*TASK TO CARRY OUT:* The lines below that include "brush" are to be found and copied.

*DATA LISTING:*
==================================================
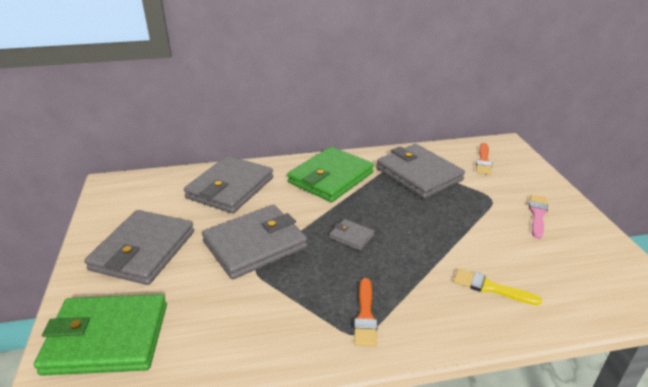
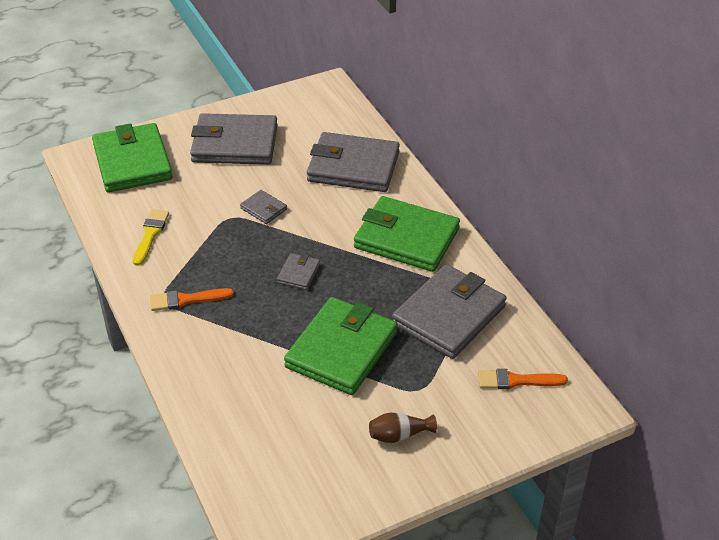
camera: 75 degrees right, 10 degrees up
grey wallet [202,205,307,279] -> grey wallet [240,190,287,224], size x0.44
yellow brush [453,268,542,305] -> yellow brush moved to [133,209,169,266]
pink brush [529,194,548,239] -> brown vase [369,413,437,443]
none -> green wallet [284,297,398,395]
==================================================
*EXERCISE OUTPUT:*
yellow brush [453,268,542,305] -> yellow brush moved to [133,209,169,266]
pink brush [529,194,548,239] -> brown vase [369,413,437,443]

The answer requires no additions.